Below are the entries; return every line among them that holds the word "RESET".

(Revision comparison data)
* * * * * * * * *
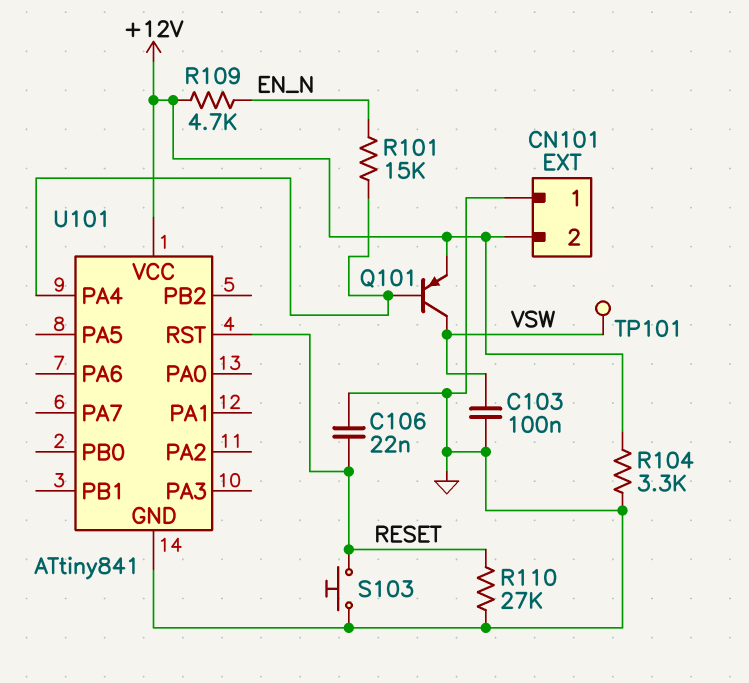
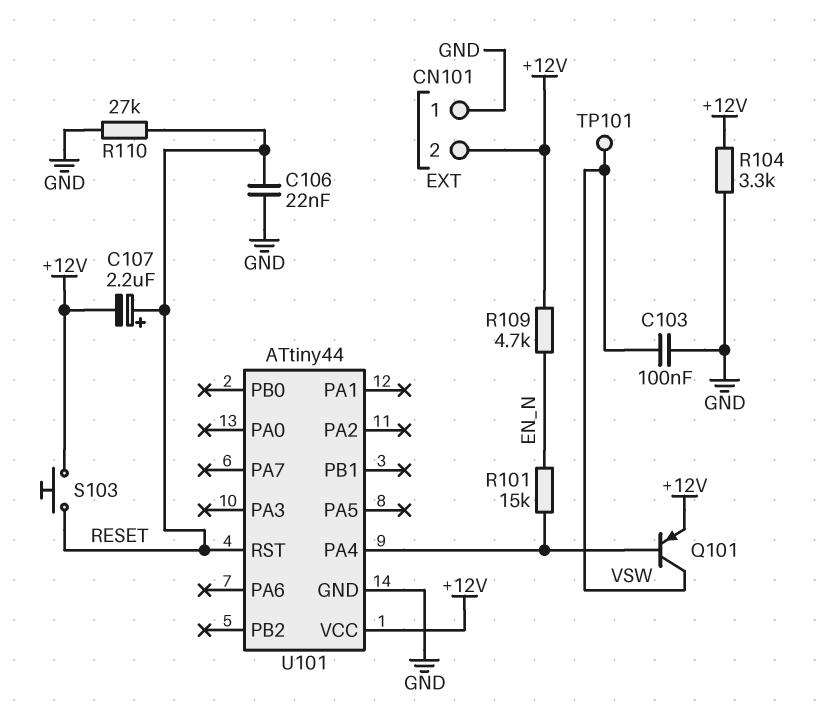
C107: none -> 2.2uF (plus RESET, minus +12V)
S103: button (GND, RESET) -> button (+12V, RESET)
U101: ATtiny841 -> ATtiny44

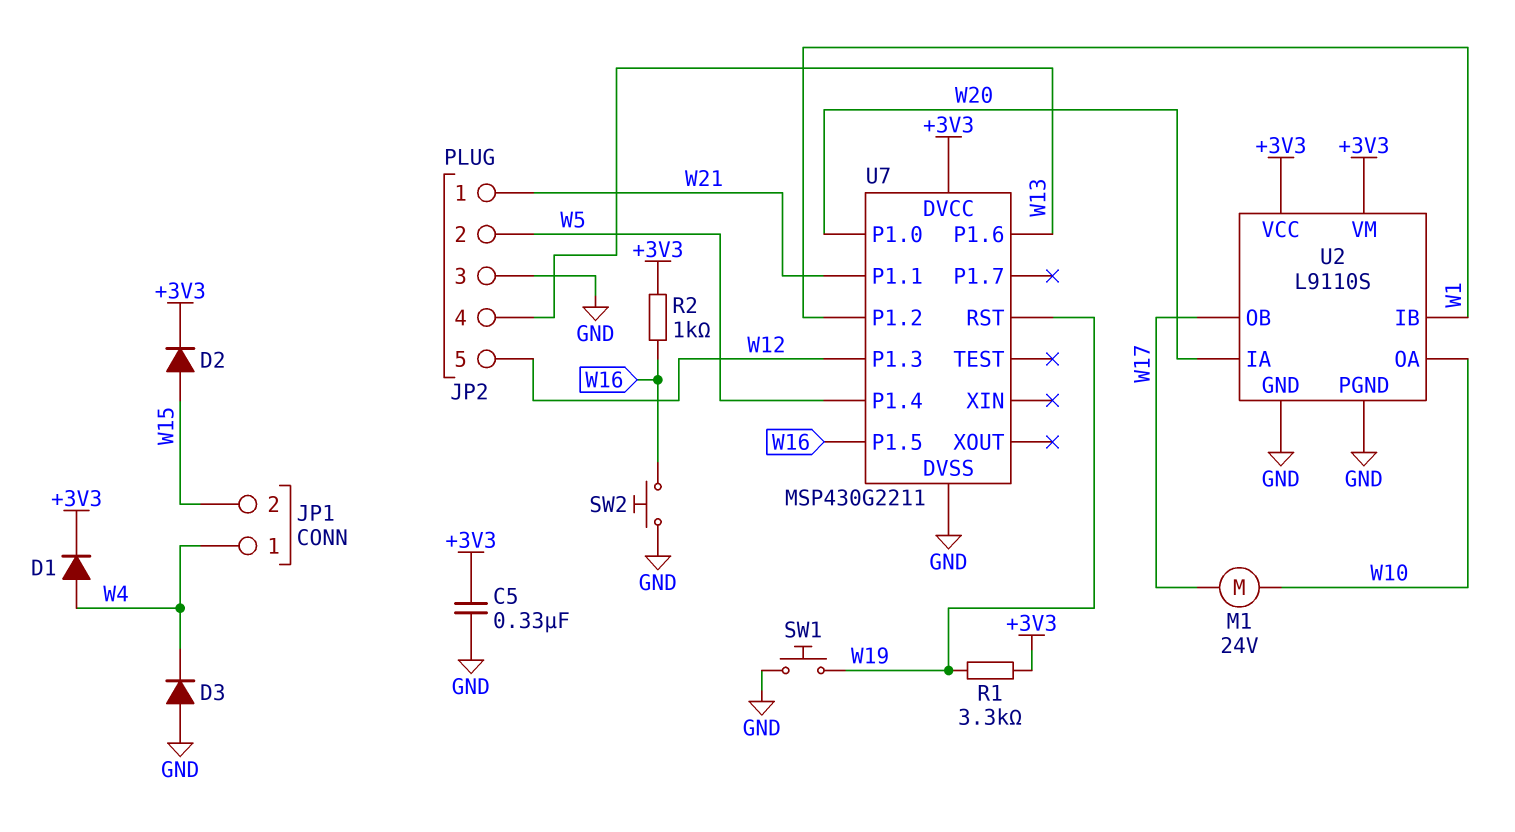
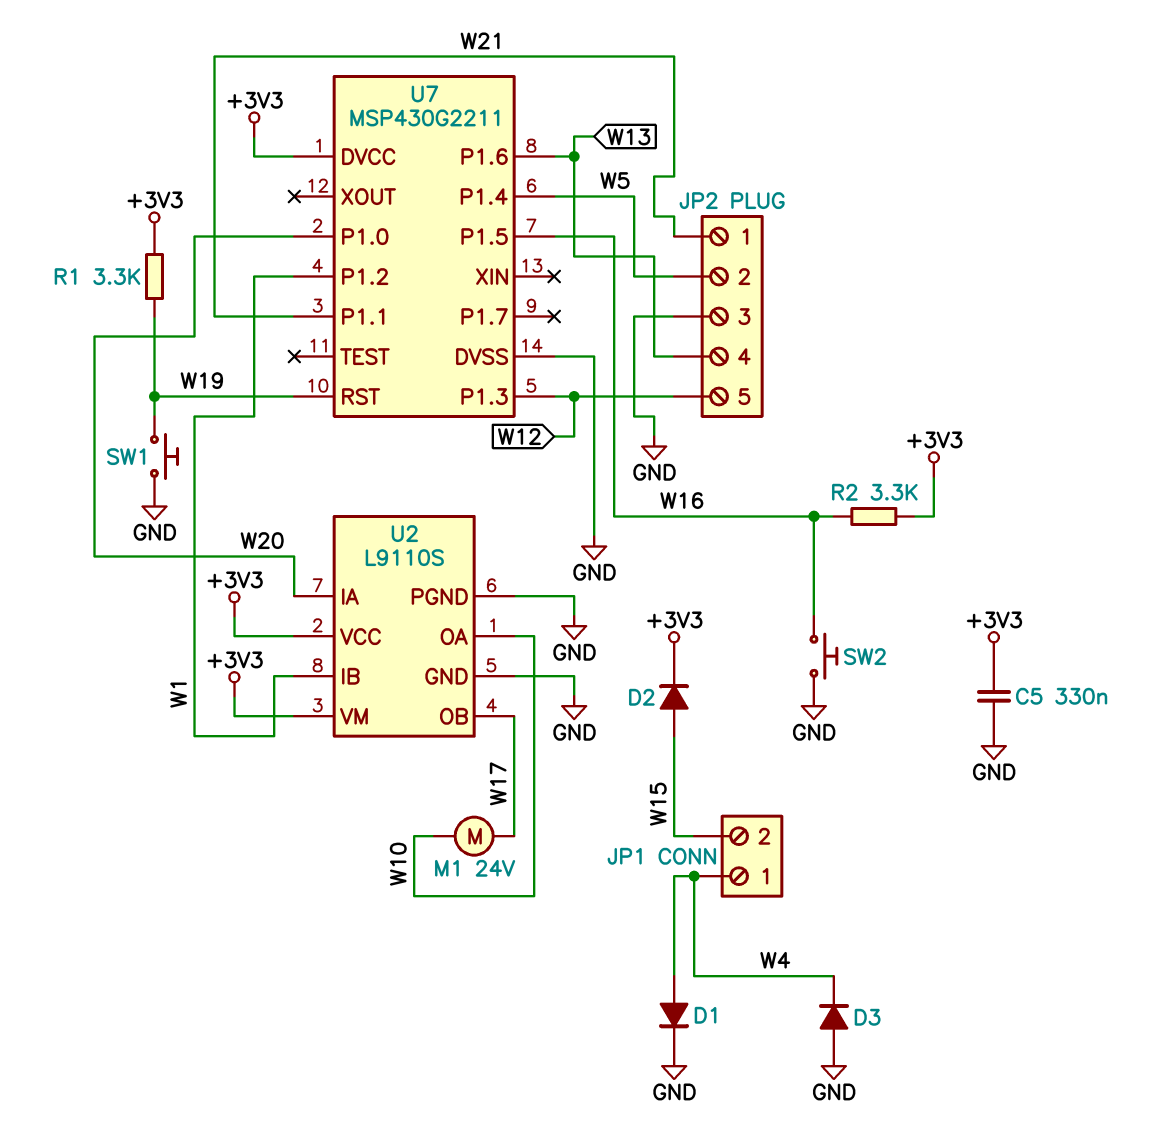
D1: diode (A W4, K +3V3) -> diode (A W4, K GND)
R2: 1k (+3V3, W16) -> 3.3k (+3V3, W16)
* * * * * * * * *
- [WRITTEN SOLUTION]:
C107: none -> 2.2uF (plus RESET, minus +12V)
S103: button (GND, RESET) -> button (+12V, RESET)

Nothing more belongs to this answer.